**TASK DESCRIPTION:** Nothing is needed except the lines below that run from the one with "BT3: 3.7V (plus" through the one with "S3: button (INT, VA) -> none", repeated exactly.

**INFORMATION GIVEN:**
::::::
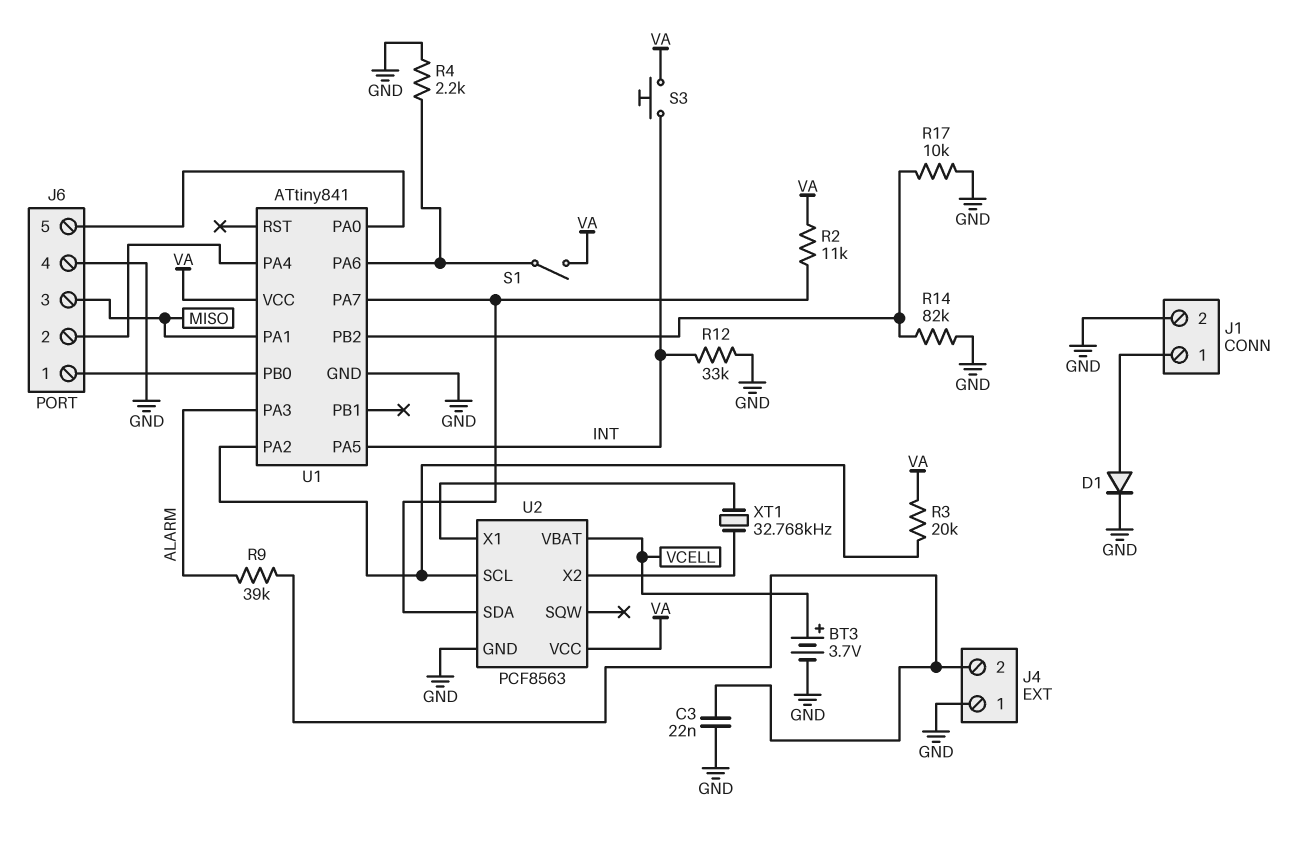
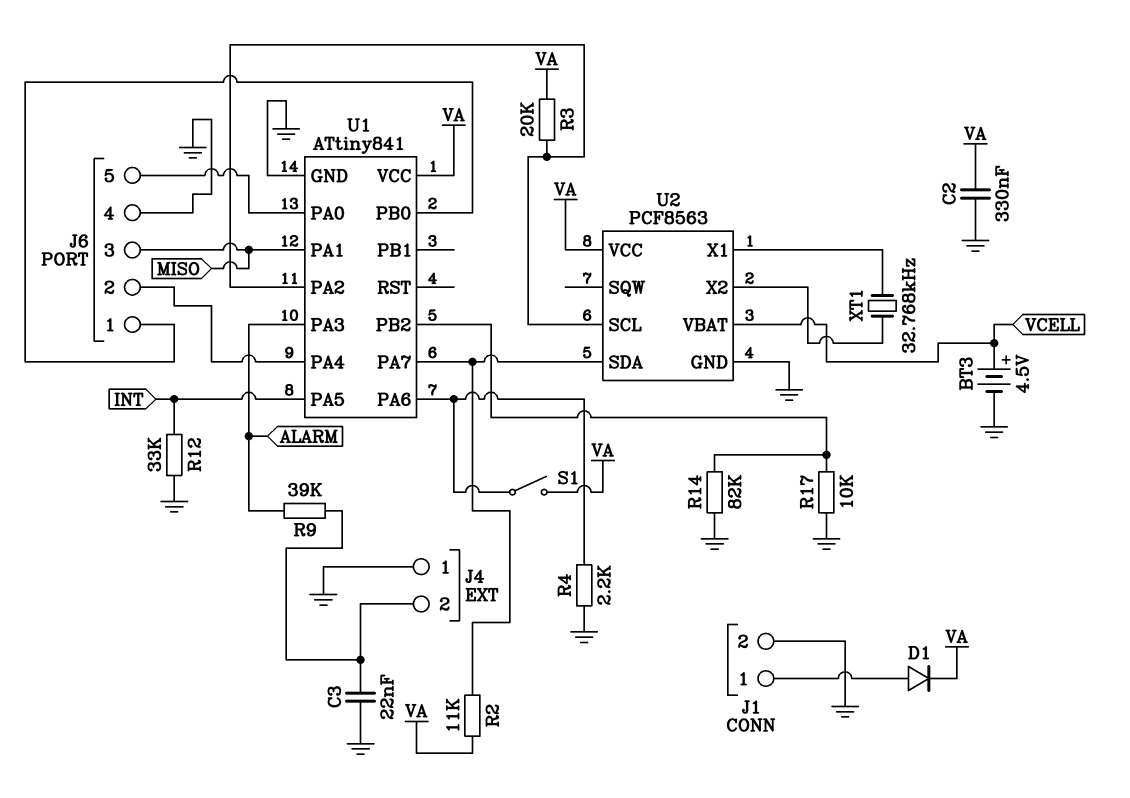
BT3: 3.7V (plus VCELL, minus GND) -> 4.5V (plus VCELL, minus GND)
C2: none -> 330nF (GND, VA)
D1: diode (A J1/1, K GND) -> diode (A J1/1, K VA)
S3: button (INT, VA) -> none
::::::
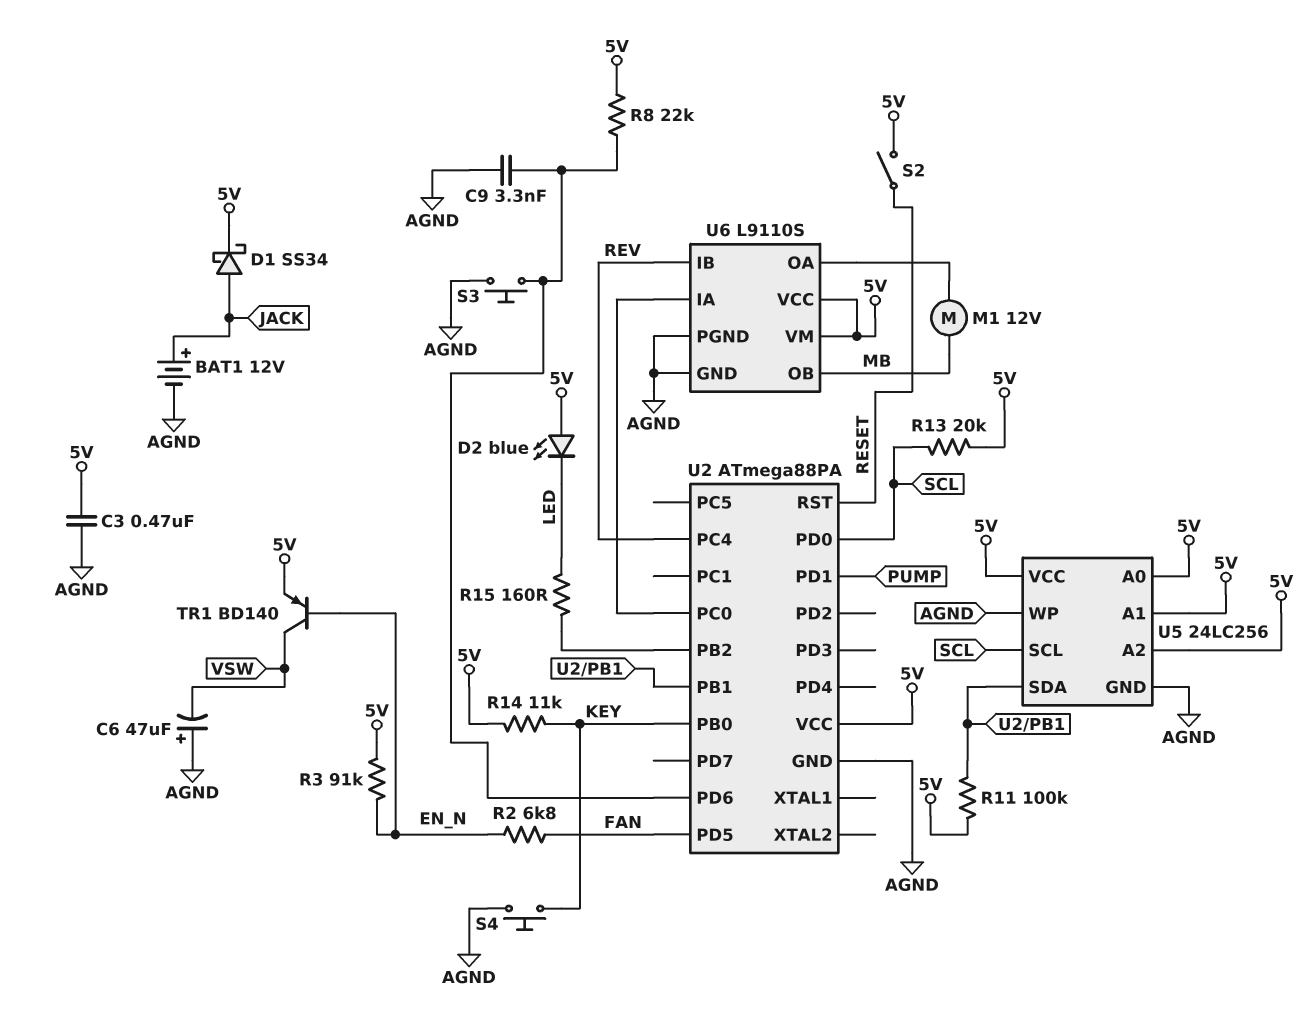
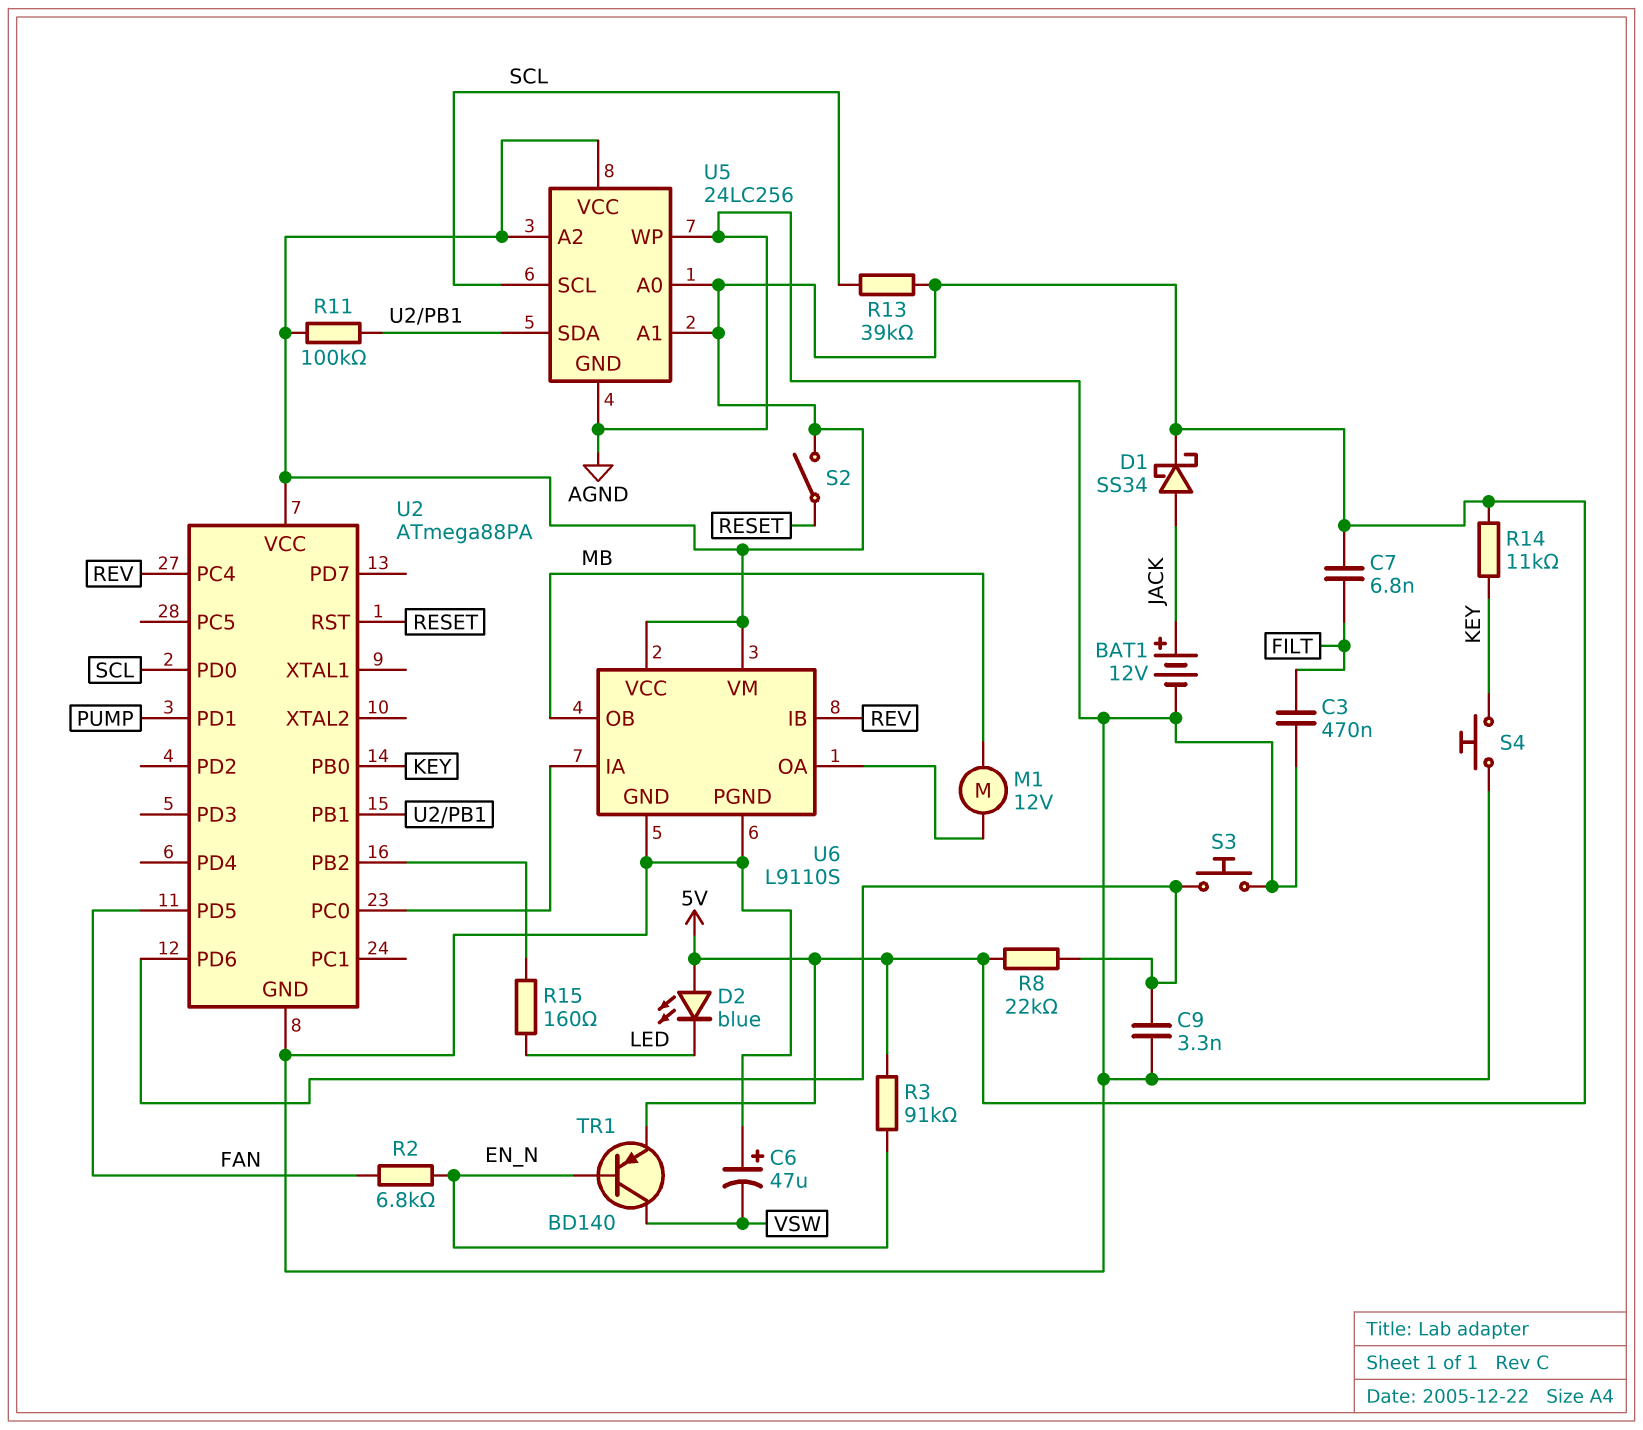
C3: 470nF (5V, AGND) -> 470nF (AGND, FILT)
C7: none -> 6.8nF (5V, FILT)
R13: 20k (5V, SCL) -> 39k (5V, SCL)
::::::
**ANSWER SPACE:**
BT3: 3.7V (plus VCELL, minus GND) -> 4.5V (plus VCELL, minus GND)
C2: none -> 330nF (GND, VA)
D1: diode (A J1/1, K GND) -> diode (A J1/1, K VA)
S3: button (INT, VA) -> none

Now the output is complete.